Task objective -
Beginning with the line where "none -> tan slope D3:F3 level 2 top D" appears, set down each line exactly until the records below end, and omit the pictures.

::: Records supplied

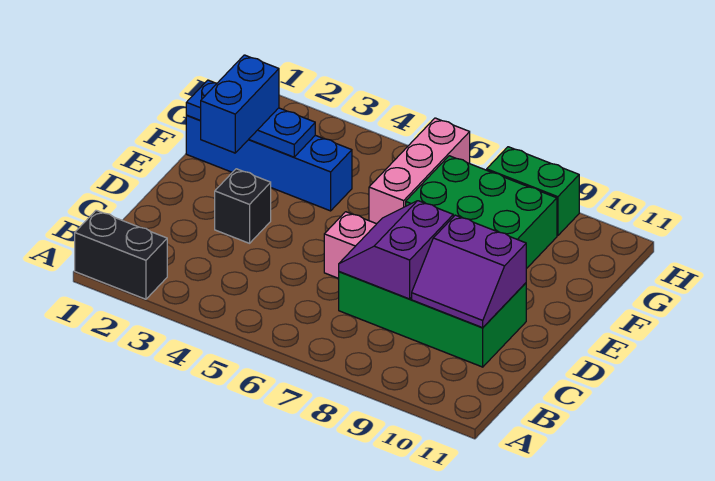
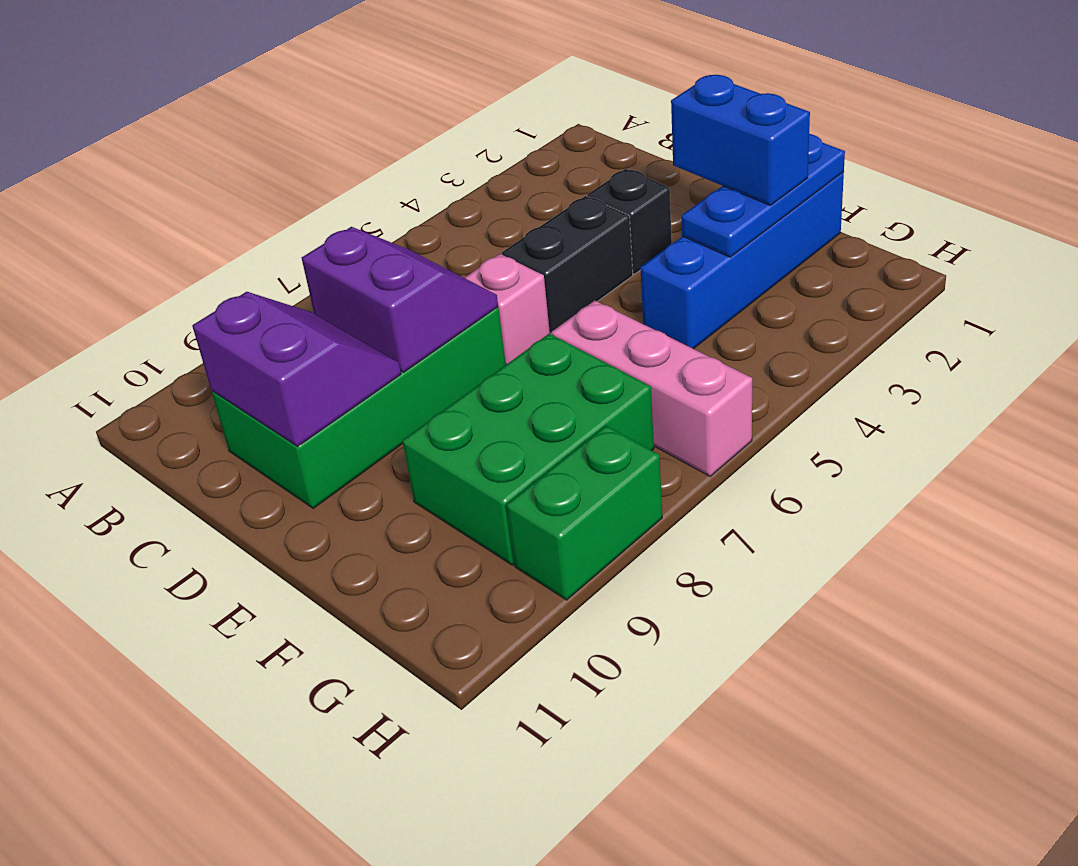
black brick A1:A2 level 1 -> black brick D4:D5 level 1
purple slope C9:D10 level 2 top D -> purple slope C9:D10 level 2 top 10

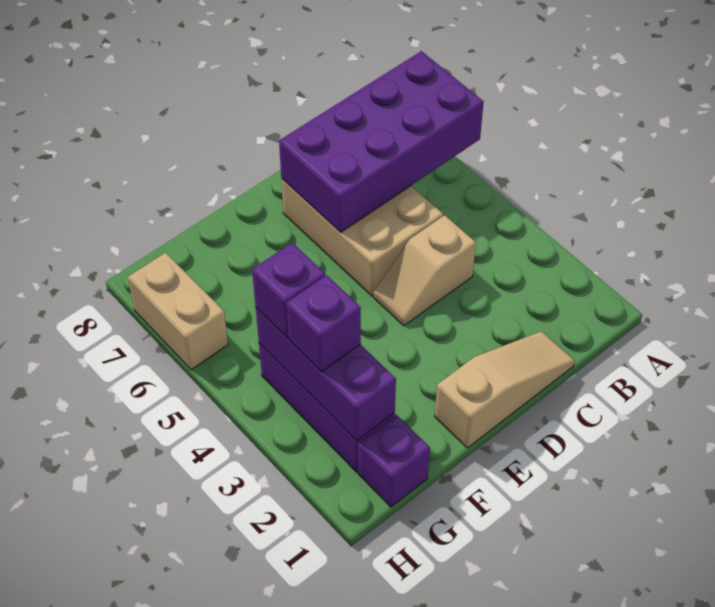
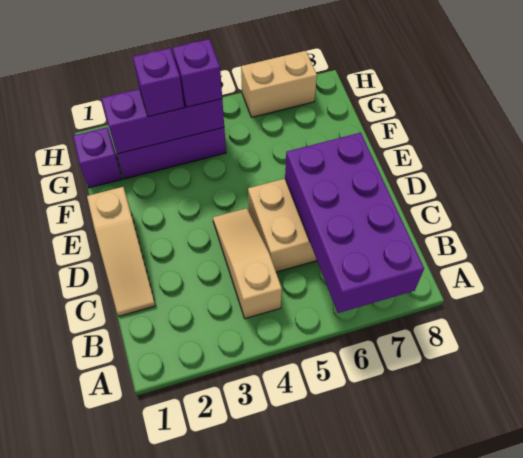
tan slope C4:D4 level 1 top C -> tan slope B4:D4 level 1 top B

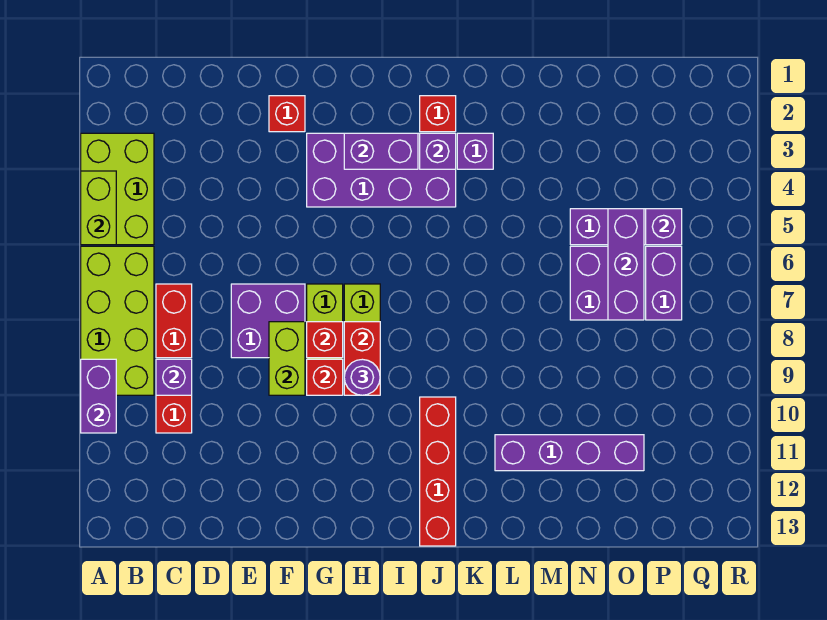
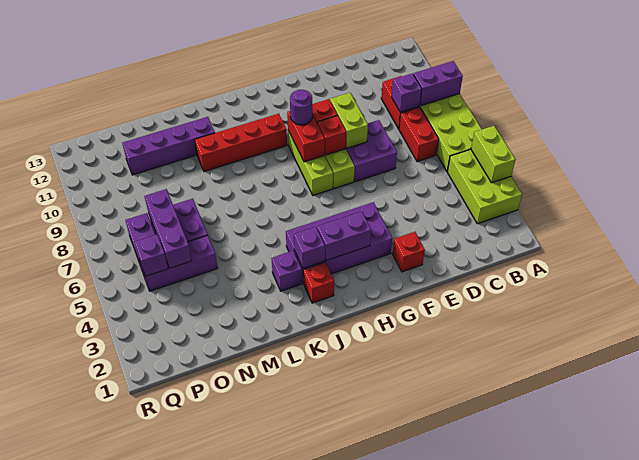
purple brick A9:A10 level 2 -> purple brick A9:B9 level 2
red brick J10:J13 level 1 -> red brick I10:L10 level 1

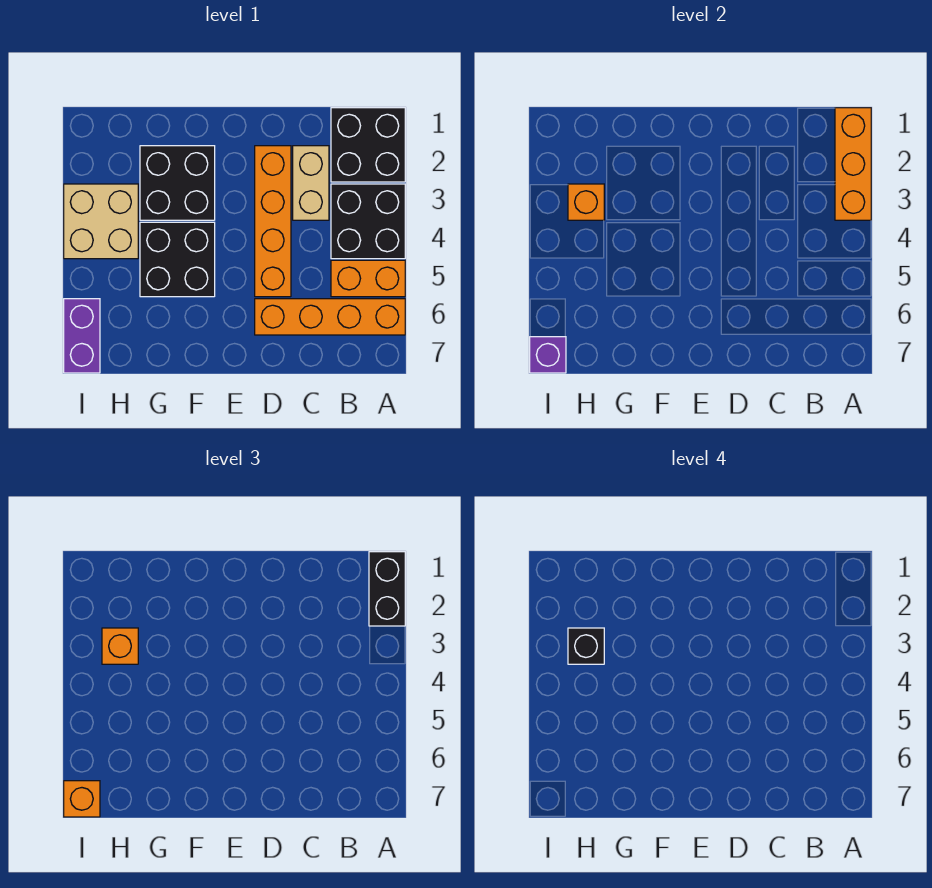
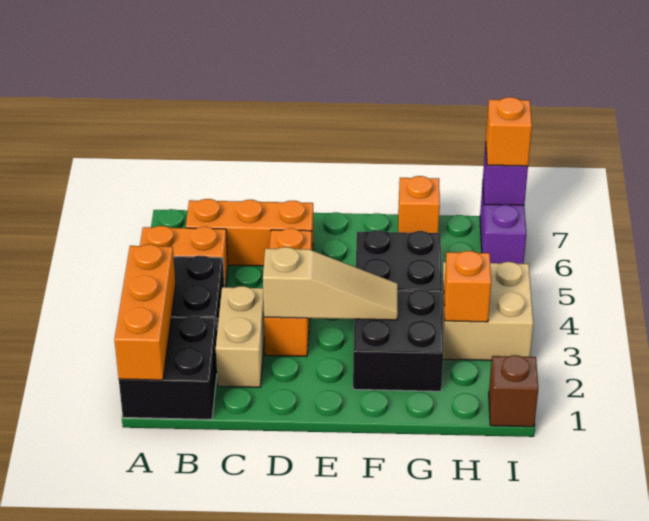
black brick A1:A2 level 3 -> none
orange brick A6:D6 level 1 -> orange brick B6:D6 level 1
orange brick D2:D5 level 1 -> orange brick D3:D5 level 1
none -> tan slope D3:F3 level 2 top D
orange brick H3 level 3 -> orange brick G7 level 1
black brick H3 level 4 -> none
none -> brown brick I1 level 1

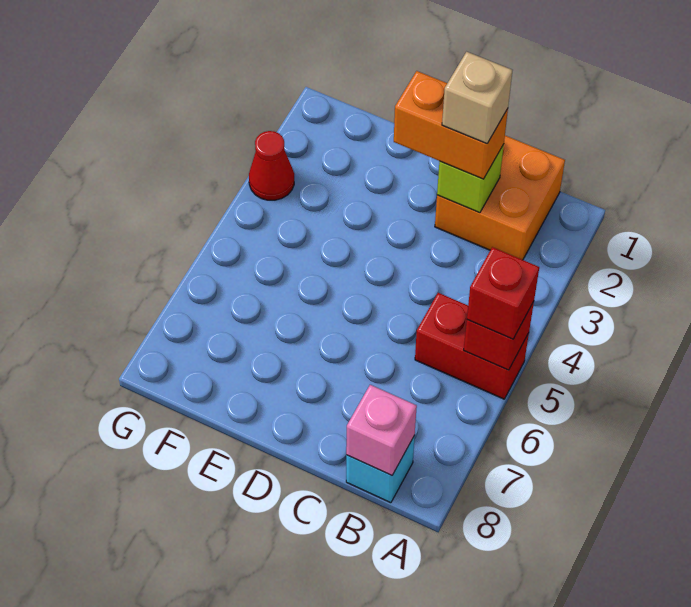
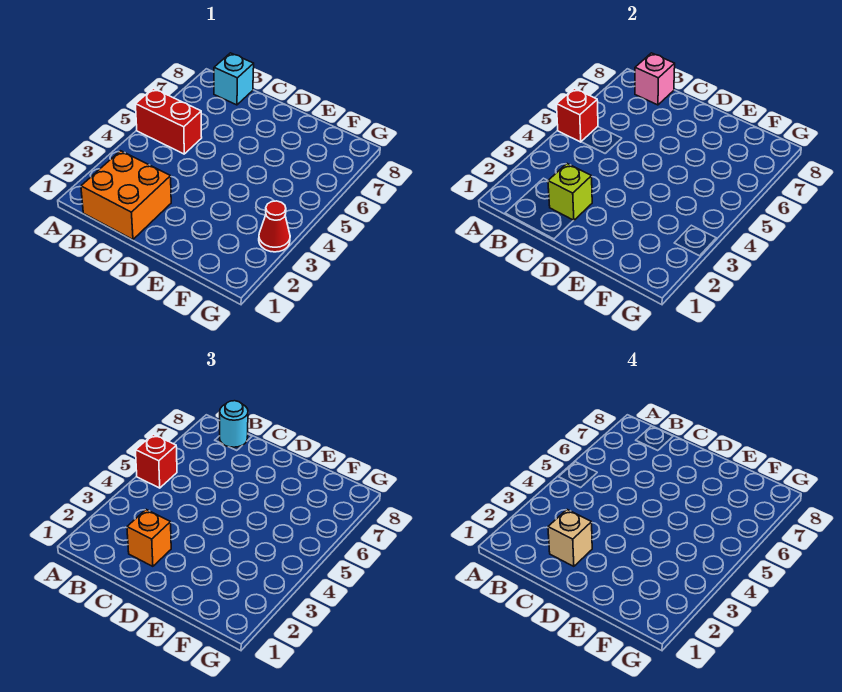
none -> cyan round brick B8 level 3
orange brick C2:D2 level 3 -> orange brick C2 level 3

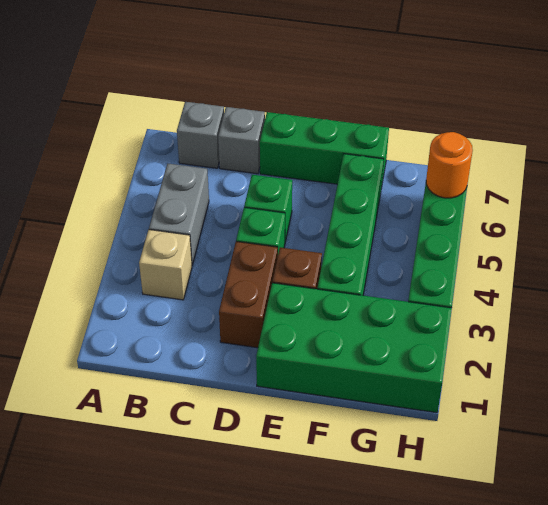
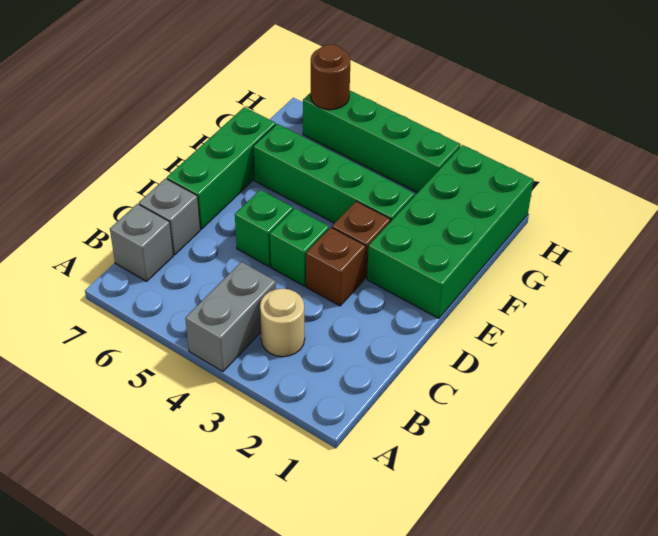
tan brick B3 level 1 -> tan round brick B3 level 1
grey brick B4:B5 level 1 -> grey brick A4:B4 level 1
brown brick D2:D3 level 1 -> brown brick D3 level 1
orange round brick H6 level 2 -> brown round brick H6 level 2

::::::

Worked solution -
none -> tan slope D3:F3 level 2 top D
orange brick H3 level 3 -> orange brick G7 level 1
black brick H3 level 4 -> none
none -> brown brick I1 level 1

none -> cyan round brick B8 level 3
orange brick C2:D2 level 3 -> orange brick C2 level 3

tan brick B3 level 1 -> tan round brick B3 level 1
grey brick B4:B5 level 1 -> grey brick A4:B4 level 1
brown brick D2:D3 level 1 -> brown brick D3 level 1
orange round brick H6 level 2 -> brown round brick H6 level 2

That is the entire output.